What is expected
Would you output the entries below only from the line containing "orange cup [466,279,538,383]" through the line containing "none -> turquoise teddy", exactly as they stand and with both ends included?

──────── Input for this task ────────

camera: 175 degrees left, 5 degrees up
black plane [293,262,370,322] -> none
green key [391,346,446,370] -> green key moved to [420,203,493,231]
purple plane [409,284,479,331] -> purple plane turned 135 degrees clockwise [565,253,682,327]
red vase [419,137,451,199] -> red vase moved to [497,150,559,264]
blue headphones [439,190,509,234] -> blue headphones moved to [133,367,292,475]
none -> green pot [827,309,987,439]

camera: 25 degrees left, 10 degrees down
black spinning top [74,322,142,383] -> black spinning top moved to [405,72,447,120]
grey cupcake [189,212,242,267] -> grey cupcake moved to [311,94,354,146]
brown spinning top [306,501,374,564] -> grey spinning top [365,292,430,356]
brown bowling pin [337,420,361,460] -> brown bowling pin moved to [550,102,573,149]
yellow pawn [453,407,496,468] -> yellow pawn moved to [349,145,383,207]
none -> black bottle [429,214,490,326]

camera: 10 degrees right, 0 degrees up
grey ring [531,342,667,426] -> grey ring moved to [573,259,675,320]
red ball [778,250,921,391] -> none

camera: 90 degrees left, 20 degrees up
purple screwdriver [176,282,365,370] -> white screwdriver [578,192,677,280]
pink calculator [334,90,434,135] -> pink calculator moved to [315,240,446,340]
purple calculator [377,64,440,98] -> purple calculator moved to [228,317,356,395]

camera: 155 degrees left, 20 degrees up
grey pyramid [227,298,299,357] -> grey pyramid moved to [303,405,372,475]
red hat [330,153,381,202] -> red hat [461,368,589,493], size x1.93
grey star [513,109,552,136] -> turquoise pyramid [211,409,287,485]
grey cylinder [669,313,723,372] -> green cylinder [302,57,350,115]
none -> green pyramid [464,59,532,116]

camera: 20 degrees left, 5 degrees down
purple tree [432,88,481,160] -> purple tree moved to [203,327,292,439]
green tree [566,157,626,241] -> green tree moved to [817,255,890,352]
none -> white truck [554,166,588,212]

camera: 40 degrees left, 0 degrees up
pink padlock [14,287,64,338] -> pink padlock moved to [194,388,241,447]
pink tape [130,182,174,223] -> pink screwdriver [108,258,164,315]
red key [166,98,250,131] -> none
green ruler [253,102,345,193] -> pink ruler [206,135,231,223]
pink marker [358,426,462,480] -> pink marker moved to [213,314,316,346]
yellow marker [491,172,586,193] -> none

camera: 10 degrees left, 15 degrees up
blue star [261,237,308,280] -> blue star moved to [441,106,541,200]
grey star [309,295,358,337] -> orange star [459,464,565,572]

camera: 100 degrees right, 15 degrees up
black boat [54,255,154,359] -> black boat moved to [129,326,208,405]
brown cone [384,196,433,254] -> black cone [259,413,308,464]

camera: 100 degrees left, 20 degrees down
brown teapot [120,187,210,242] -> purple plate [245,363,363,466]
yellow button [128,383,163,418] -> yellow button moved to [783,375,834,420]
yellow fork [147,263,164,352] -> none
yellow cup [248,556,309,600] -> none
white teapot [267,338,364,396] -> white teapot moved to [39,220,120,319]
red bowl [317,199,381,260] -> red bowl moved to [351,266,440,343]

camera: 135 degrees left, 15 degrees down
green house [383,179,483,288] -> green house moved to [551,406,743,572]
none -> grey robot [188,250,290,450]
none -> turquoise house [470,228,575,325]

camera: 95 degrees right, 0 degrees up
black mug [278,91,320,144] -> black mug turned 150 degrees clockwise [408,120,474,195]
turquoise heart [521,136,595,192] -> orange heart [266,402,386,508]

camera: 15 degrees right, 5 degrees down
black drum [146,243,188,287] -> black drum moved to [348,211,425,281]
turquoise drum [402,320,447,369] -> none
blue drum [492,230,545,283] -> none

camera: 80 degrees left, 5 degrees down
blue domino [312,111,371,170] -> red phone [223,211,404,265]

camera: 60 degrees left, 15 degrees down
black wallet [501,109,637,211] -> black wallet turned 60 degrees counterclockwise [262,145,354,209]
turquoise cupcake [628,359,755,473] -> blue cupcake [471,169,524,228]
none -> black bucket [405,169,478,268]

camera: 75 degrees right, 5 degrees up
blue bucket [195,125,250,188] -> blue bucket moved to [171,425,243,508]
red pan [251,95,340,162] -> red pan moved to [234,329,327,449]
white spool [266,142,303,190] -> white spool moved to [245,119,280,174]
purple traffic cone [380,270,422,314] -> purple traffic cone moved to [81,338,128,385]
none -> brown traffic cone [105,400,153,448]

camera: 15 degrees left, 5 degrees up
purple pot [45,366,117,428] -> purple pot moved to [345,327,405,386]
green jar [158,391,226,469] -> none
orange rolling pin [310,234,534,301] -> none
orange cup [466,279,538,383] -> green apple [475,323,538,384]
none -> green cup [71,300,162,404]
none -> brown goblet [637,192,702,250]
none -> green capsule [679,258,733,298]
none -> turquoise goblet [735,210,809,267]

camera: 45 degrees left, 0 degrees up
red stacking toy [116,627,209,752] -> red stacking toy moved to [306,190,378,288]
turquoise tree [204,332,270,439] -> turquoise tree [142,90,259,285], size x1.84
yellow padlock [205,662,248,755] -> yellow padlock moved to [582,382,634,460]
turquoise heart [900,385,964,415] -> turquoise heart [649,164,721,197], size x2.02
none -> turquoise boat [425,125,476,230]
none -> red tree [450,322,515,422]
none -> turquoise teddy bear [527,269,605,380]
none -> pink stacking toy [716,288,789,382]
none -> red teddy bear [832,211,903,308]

────────

The answer
orange cup [466,279,538,383] -> green apple [475,323,538,384]
none -> green cup [71,300,162,404]
none -> brown goblet [637,192,702,250]
none -> green capsule [679,258,733,298]
none -> turquoise goblet [735,210,809,267]

camera: 45 degrees left, 0 degrees up
red stacking toy [116,627,209,752] -> red stacking toy moved to [306,190,378,288]
turquoise tree [204,332,270,439] -> turquoise tree [142,90,259,285], size x1.84
yellow padlock [205,662,248,755] -> yellow padlock moved to [582,382,634,460]
turquoise heart [900,385,964,415] -> turquoise heart [649,164,721,197], size x2.02
none -> turquoise boat [425,125,476,230]
none -> red tree [450,322,515,422]
none -> turquoise teddy bear [527,269,605,380]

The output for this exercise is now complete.